___ Data records ___
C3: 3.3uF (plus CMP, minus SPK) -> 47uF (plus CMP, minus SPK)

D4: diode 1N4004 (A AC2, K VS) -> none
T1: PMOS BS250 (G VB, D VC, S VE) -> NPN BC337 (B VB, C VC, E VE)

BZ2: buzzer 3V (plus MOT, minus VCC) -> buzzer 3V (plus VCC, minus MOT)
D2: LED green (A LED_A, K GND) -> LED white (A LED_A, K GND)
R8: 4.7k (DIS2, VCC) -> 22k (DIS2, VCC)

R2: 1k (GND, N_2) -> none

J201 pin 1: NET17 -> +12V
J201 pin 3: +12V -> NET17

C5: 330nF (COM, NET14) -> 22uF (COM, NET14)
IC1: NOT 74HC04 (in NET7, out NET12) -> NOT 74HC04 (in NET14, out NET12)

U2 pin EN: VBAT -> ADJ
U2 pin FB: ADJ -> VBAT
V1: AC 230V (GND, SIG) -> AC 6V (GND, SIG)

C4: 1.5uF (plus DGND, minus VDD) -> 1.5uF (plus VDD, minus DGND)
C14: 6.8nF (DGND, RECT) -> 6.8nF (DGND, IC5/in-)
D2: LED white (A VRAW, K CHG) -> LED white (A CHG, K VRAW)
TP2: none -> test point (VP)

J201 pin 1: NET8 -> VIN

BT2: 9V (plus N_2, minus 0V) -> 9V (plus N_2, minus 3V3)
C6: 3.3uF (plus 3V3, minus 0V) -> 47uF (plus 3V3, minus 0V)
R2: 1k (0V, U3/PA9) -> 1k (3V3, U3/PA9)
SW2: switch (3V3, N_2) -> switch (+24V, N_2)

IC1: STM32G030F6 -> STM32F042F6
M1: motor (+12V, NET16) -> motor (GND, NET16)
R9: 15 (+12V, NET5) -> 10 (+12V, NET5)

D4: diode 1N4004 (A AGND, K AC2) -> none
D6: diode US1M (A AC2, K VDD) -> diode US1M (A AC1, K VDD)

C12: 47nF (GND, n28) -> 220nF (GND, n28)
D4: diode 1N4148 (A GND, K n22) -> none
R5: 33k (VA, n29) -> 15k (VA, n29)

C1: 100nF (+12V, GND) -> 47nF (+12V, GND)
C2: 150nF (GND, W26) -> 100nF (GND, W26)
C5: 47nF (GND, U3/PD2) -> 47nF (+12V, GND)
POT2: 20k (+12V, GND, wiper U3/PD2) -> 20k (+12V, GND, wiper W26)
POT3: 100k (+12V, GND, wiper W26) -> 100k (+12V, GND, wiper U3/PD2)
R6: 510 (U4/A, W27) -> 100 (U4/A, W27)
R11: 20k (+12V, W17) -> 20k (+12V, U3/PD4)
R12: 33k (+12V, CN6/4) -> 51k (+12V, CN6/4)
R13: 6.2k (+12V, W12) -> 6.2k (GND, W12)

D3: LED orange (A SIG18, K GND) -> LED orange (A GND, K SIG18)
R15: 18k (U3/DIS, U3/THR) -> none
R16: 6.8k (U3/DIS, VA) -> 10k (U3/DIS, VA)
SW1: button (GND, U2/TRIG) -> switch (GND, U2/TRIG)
___
▸ Task prompt
From the entries above, copy every line where the word "white" shows up.

▸ Result of this task
D2: LED green (A LED_A, K GND) -> LED white (A LED_A, K GND)
D2: LED white (A VRAW, K CHG) -> LED white (A CHG, K VRAW)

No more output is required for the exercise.